__Data__

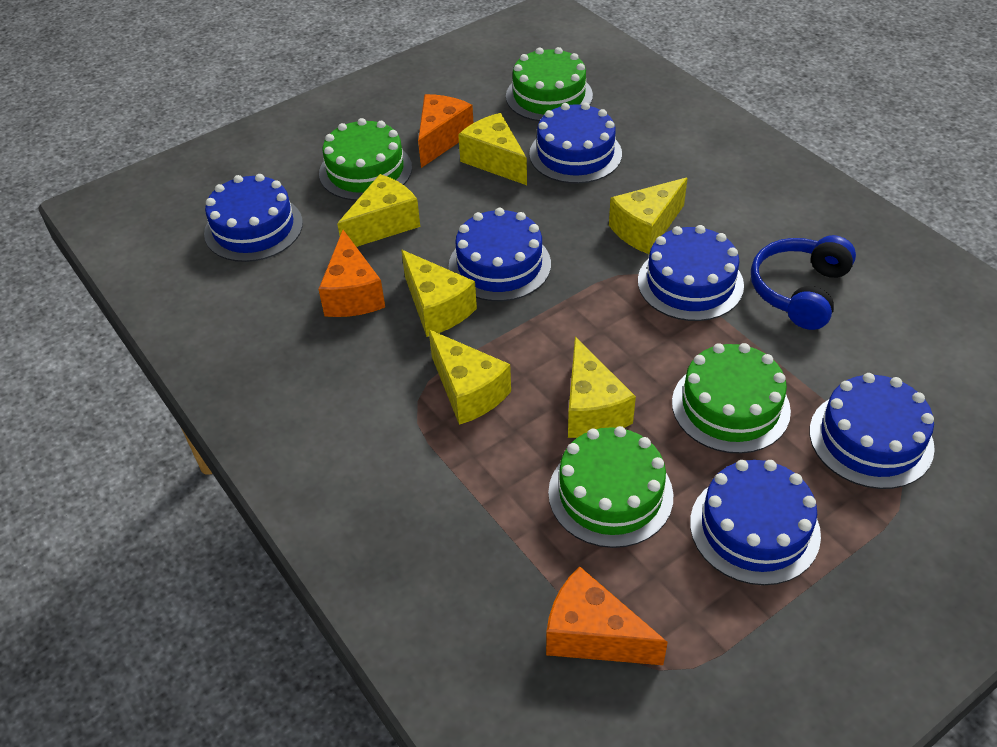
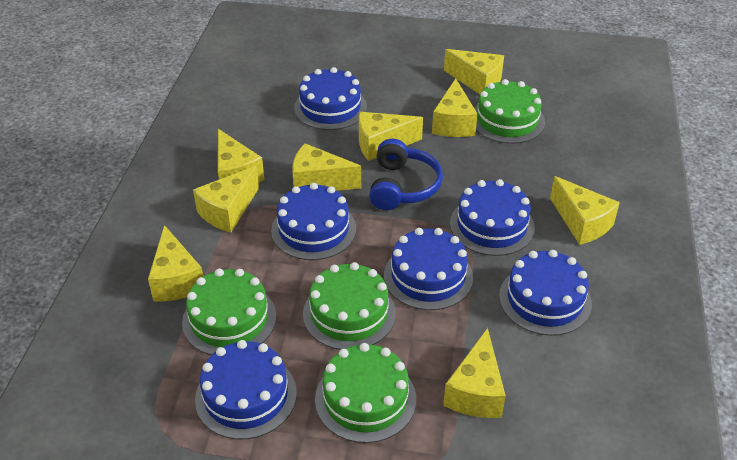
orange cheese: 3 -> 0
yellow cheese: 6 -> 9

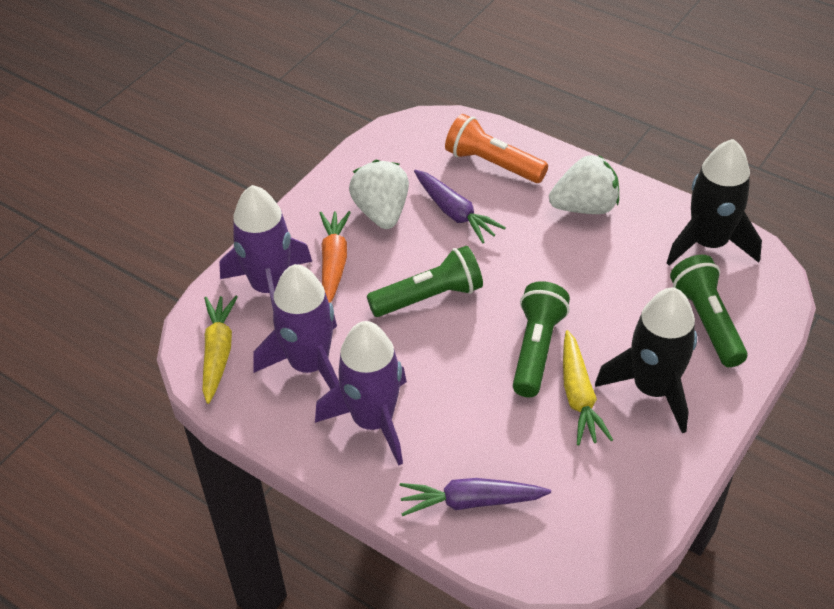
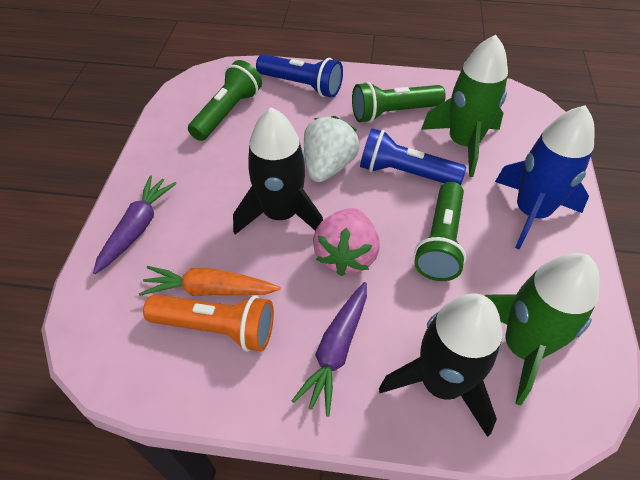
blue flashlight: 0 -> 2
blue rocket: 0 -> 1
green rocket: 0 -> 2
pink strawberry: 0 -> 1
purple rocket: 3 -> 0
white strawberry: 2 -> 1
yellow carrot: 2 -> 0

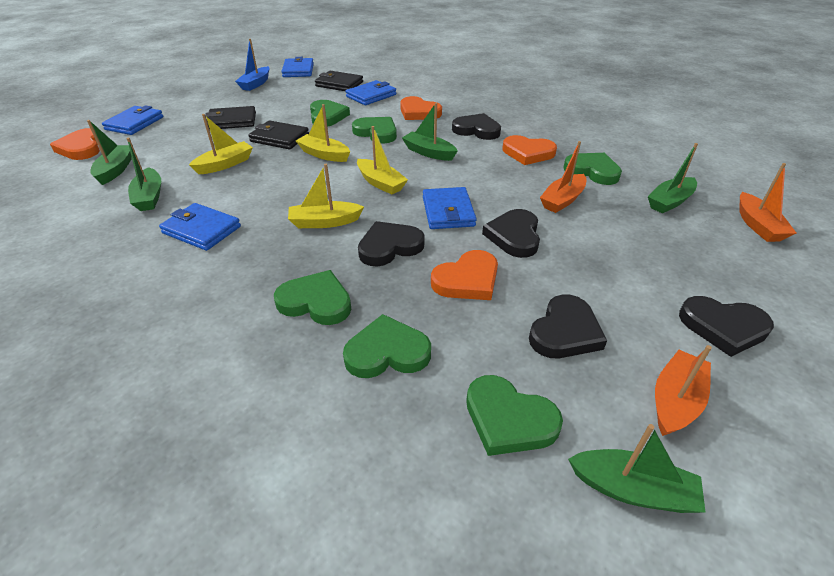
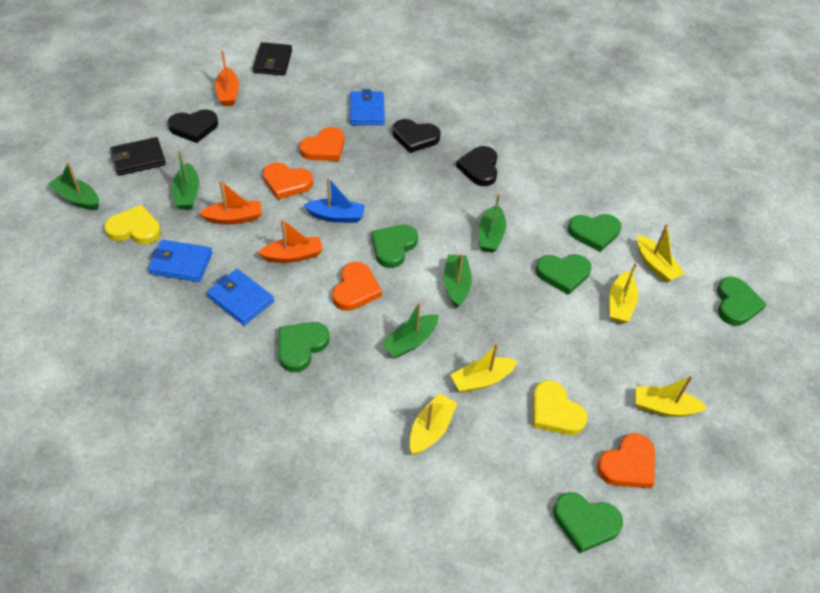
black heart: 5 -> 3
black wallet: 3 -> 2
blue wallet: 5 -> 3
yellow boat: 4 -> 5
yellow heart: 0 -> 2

__Your task__
From the material above, output every line exactly as written, dropping any picture.

__Response area__
orange cheese: 3 -> 0
yellow cheese: 6 -> 9

blue flashlight: 0 -> 2
blue rocket: 0 -> 1
green rocket: 0 -> 2
pink strawberry: 0 -> 1
purple rocket: 3 -> 0
white strawberry: 2 -> 1
yellow carrot: 2 -> 0

black heart: 5 -> 3
black wallet: 3 -> 2
blue wallet: 5 -> 3
yellow boat: 4 -> 5
yellow heart: 0 -> 2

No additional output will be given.